Since pictures are not part of the copy, please output only the lines from the one with "move | cutting" through the end of the data below, exactly as written.

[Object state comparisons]
/---
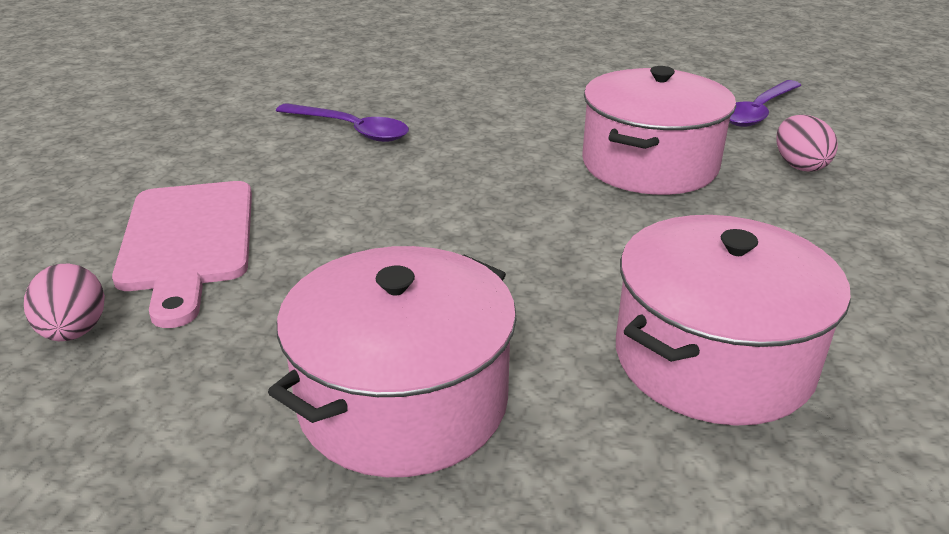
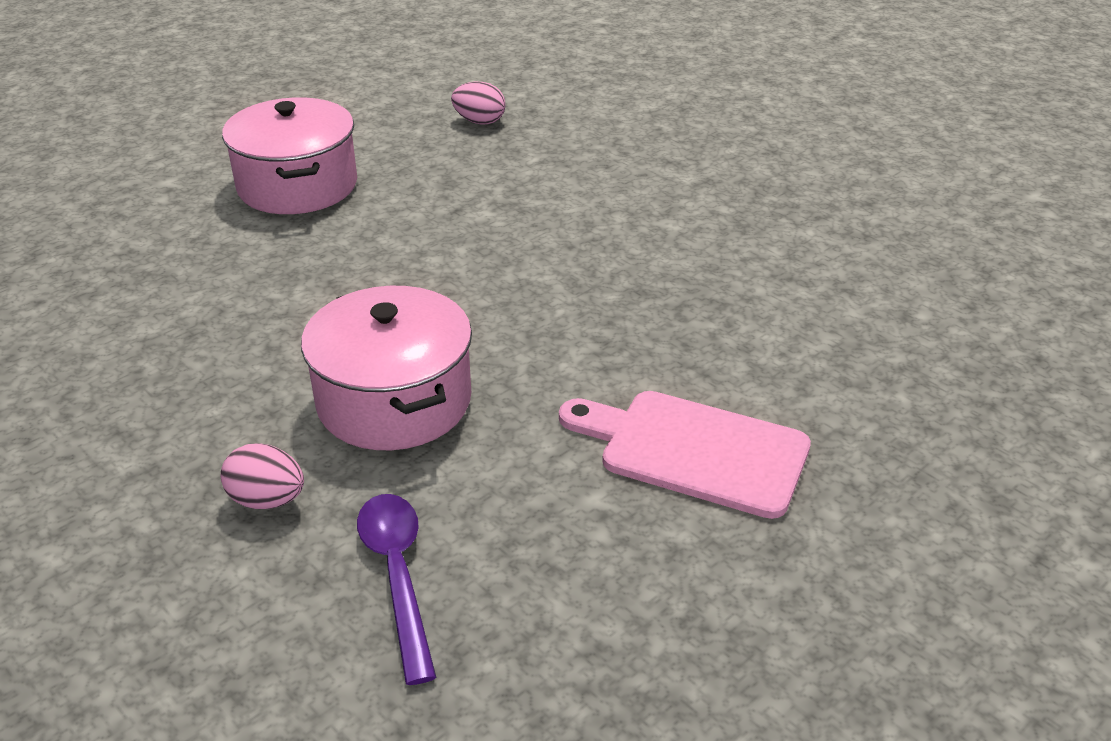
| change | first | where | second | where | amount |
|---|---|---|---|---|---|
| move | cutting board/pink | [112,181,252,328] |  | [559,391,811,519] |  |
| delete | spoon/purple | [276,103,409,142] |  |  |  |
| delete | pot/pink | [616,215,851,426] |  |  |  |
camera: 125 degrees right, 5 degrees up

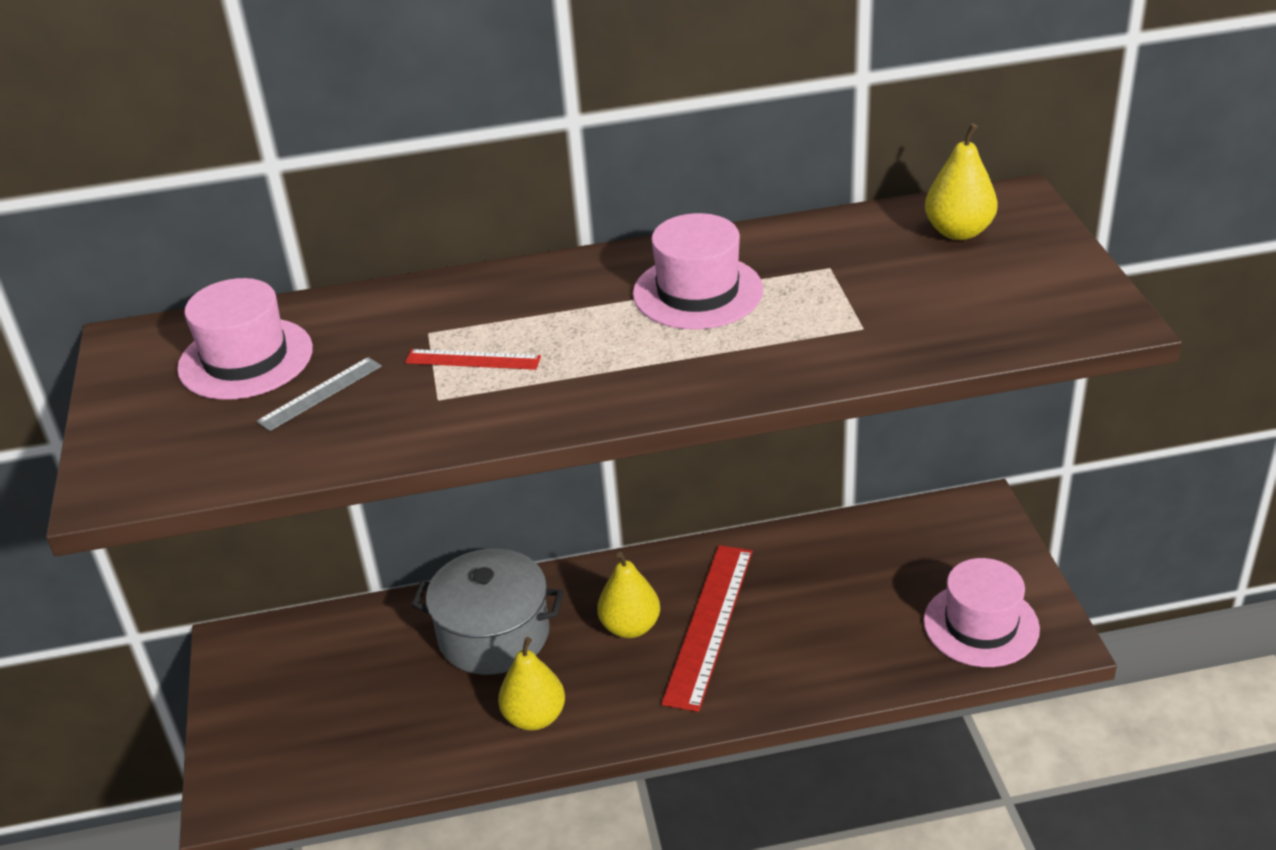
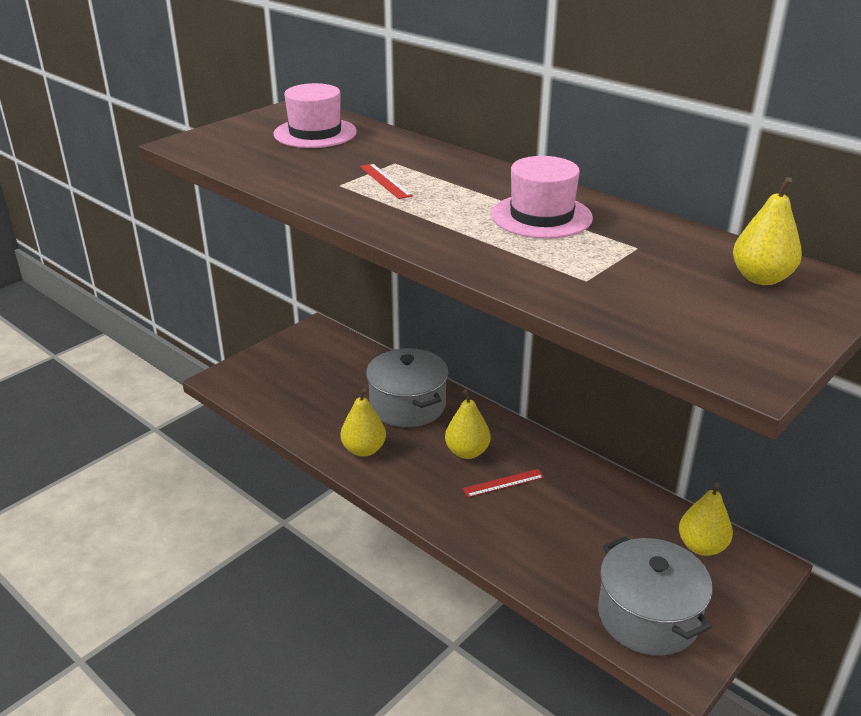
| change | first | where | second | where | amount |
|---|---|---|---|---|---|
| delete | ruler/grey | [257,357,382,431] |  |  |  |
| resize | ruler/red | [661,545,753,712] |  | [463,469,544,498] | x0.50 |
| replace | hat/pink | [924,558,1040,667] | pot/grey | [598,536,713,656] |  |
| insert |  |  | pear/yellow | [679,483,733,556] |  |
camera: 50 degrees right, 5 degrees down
\---
[Solution to the exercise]
| move | cutting board/pink | [112,181,252,328] |  | [559,391,811,519] |  |
| delete | spoon/purple | [276,103,409,142] |  |  |  |
| delete | pot/pink | [616,215,851,426] |  |  |  |
camera: 125 degrees right, 5 degrees up

| change | first | where | second | where | amount |
|---|---|---|---|---|---|
| delete | ruler/grey | [257,357,382,431] |  |  |  |
| resize | ruler/red | [661,545,753,712] |  | [463,469,544,498] | x0.50 |
| replace | hat/pink | [924,558,1040,667] | pot/grey | [598,536,713,656] |  |
| insert |  |  | pear/yellow | [679,483,733,556] |  |
camera: 50 degrees right, 5 degrees down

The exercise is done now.